- _Instructions to follow_: Exclude images and print all the records verbatim.

- _Stored items from a collection_:
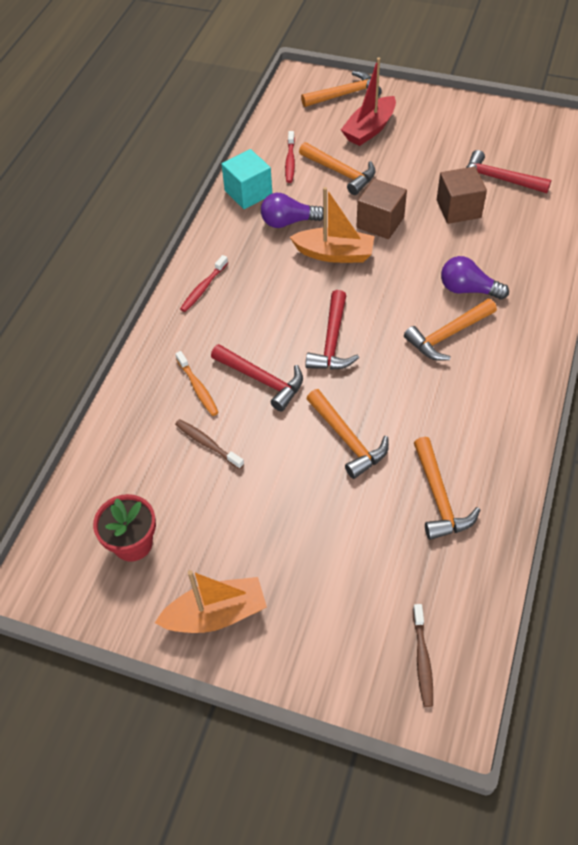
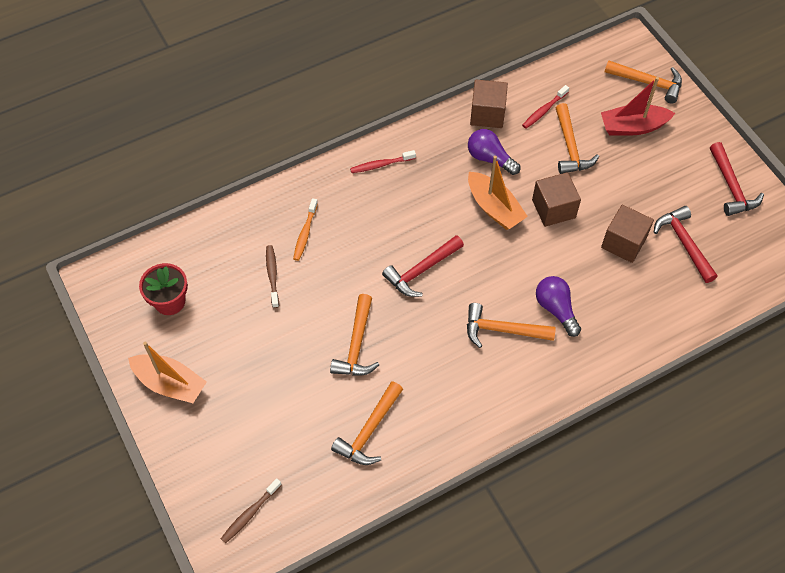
camera: 40 degrees right, 5 degrees up
(248, 193) = (487, 114): turquoise cube -> brown cube
(262, 380) = (348, 260): red hammer -> red hammer (731, 186)

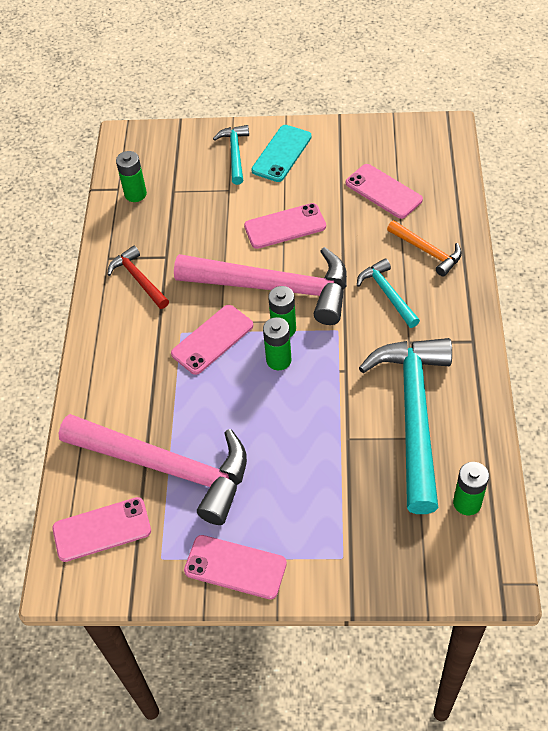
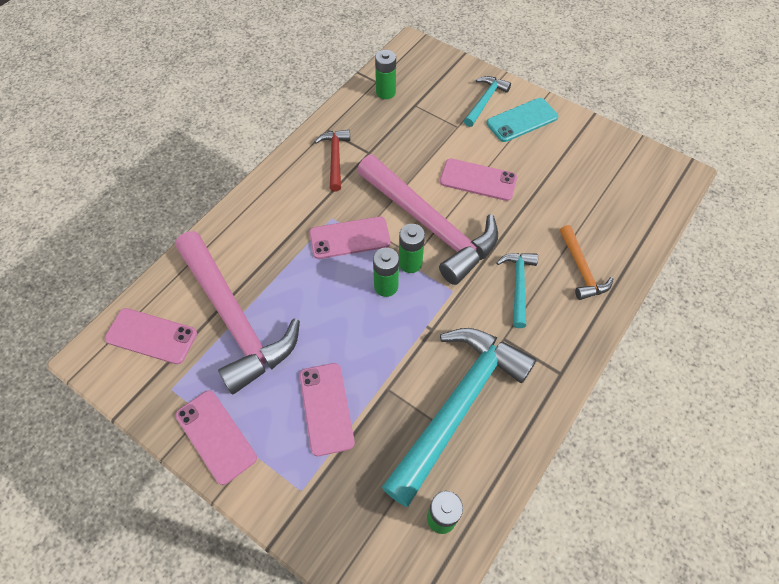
camera: 30 degrees right, 5 degrees up
(383, 191) = (582, 196): pink phone -> pink phone (326, 408)

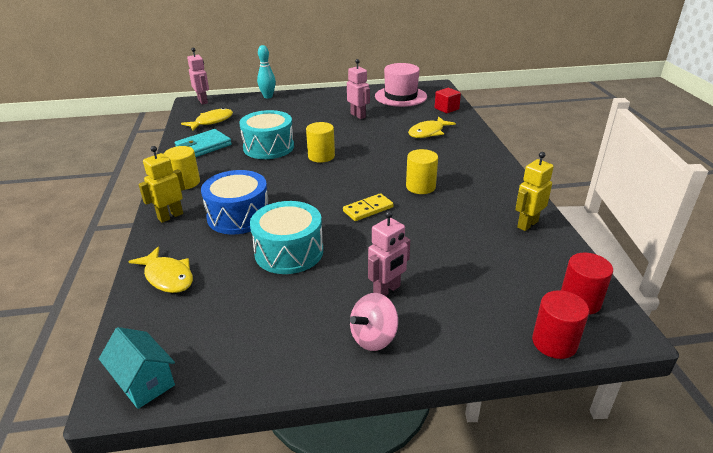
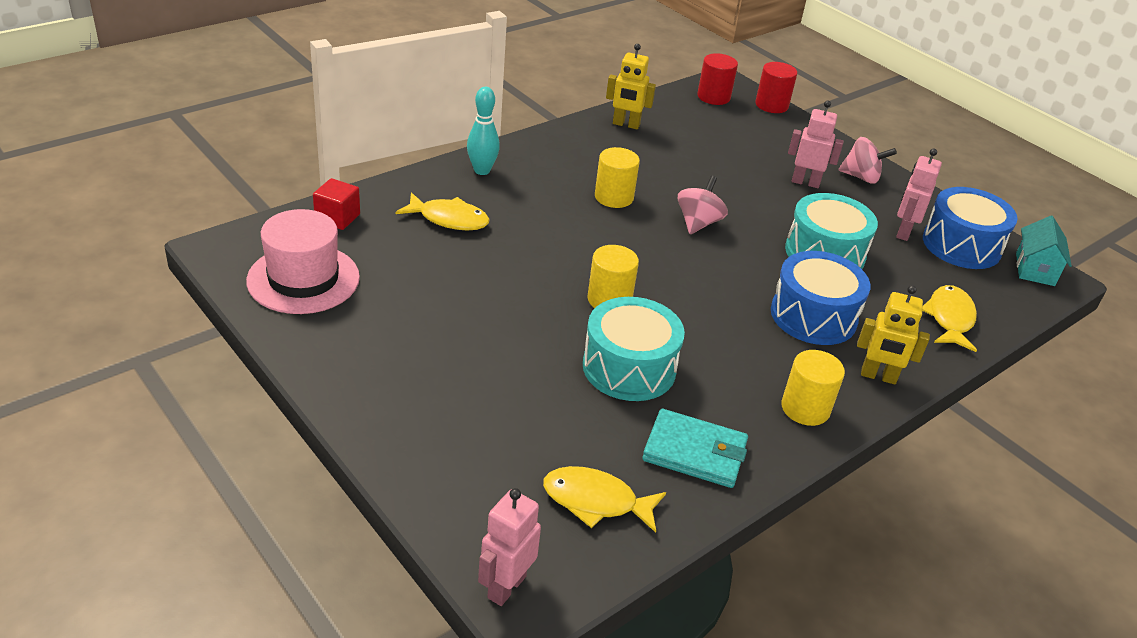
camera: 125 degrees left, 5 degrees up
(223, 346) = (961, 245): none -> blue drum
(268, 96) = (408, 475): turquoise bowling pin -> turquoise bowling pin (482, 170)
(358, 115) = (430, 306): pink robot -> pink robot (903, 232)
(368, 209) = (698, 223): yellow domino -> pink spinning top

- _Written response_:
camera: 40 degrees right, 5 degrees up
(248, 193) = (487, 114): turquoise cube -> brown cube
(262, 380) = (348, 260): red hammer -> red hammer (731, 186)

camera: 30 degrees right, 5 degrees up
(383, 191) = (582, 196): pink phone -> pink phone (326, 408)

camera: 125 degrees left, 5 degrees up
(223, 346) = (961, 245): none -> blue drum
(268, 96) = (408, 475): turquoise bowling pin -> turquoise bowling pin (482, 170)
(358, 115) = (430, 306): pink robot -> pink robot (903, 232)
(368, 209) = (698, 223): yellow domino -> pink spinning top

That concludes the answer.